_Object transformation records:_
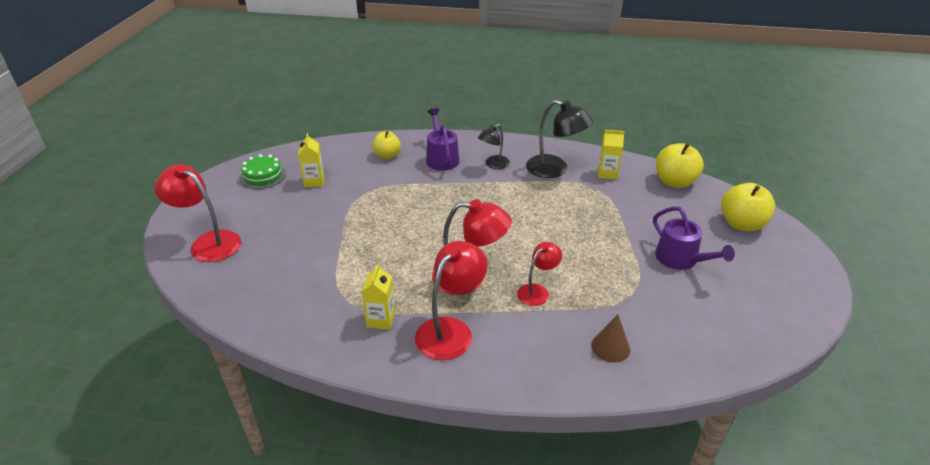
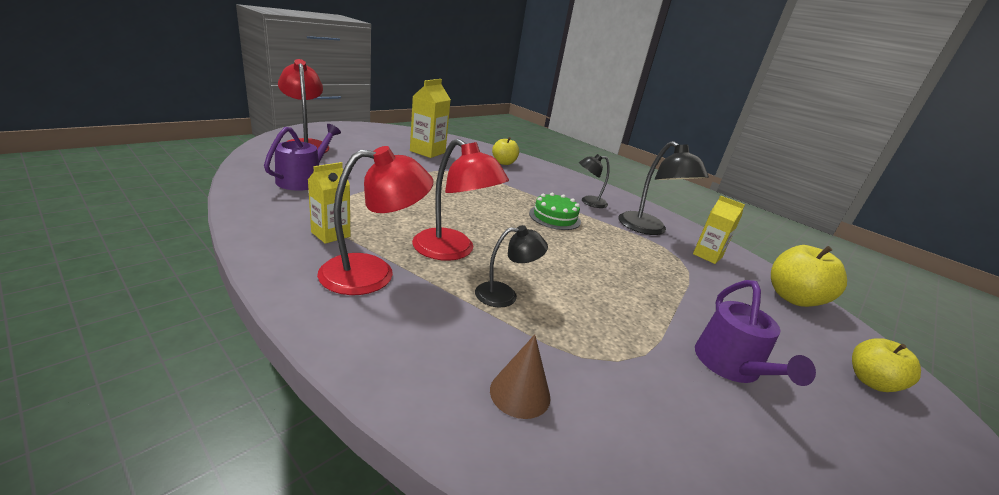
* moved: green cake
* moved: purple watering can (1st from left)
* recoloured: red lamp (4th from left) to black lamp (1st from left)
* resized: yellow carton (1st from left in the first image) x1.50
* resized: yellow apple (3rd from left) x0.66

_Task objective:_ Reproduce all lines from the records above that include the word "resized".

_Solution to this problem:_
* resized: yellow carton (1st from left in the first image) x1.50
* resized: yellow apple (3rd from left) x0.66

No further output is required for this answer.